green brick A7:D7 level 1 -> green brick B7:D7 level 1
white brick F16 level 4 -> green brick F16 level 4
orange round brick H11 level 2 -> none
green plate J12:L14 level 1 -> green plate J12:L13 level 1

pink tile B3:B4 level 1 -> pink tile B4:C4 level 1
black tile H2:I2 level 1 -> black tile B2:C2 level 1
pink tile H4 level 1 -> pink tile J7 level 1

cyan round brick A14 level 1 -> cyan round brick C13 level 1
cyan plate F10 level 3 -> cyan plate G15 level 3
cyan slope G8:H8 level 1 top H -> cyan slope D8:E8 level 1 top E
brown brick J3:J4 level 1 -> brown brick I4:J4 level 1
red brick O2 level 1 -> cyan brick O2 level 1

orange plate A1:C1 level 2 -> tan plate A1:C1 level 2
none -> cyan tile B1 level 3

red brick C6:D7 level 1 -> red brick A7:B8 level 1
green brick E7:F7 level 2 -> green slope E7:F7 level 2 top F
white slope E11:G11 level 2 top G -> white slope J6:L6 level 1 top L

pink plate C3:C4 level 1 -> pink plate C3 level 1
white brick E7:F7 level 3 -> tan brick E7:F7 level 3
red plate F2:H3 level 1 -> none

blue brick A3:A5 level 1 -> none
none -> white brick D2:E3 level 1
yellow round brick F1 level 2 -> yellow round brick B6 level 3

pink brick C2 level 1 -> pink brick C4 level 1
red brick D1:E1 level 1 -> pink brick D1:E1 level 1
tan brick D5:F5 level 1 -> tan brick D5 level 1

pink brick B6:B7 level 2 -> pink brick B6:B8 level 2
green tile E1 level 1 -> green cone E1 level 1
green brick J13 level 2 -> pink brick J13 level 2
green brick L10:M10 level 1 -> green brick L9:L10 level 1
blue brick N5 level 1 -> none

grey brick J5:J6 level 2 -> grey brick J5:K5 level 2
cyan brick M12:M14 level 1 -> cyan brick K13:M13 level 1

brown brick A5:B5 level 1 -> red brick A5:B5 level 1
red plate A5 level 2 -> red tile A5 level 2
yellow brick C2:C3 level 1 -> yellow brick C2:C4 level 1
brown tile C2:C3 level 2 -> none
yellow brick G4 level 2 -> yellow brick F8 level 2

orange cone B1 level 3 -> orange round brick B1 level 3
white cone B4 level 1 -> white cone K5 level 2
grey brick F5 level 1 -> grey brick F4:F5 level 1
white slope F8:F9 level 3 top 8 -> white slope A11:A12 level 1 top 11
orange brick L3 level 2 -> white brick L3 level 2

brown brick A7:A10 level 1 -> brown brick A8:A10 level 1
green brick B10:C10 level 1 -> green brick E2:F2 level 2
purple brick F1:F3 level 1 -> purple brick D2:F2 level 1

——

§ YOUR OBJECTIVE
Copy word for word the stretch of entries above from the line that has "none -> cyan tile B1 level 3" through the line that has "none -> white brick D2:E3 level 1", both ends included, and nothing outside it.

§ ANSWER SECTION
none -> cyan tile B1 level 3

red brick C6:D7 level 1 -> red brick A7:B8 level 1
green brick E7:F7 level 2 -> green slope E7:F7 level 2 top F
white slope E11:G11 level 2 top G -> white slope J6:L6 level 1 top L

pink plate C3:C4 level 1 -> pink plate C3 level 1
white brick E7:F7 level 3 -> tan brick E7:F7 level 3
red plate F2:H3 level 1 -> none

blue brick A3:A5 level 1 -> none
none -> white brick D2:E3 level 1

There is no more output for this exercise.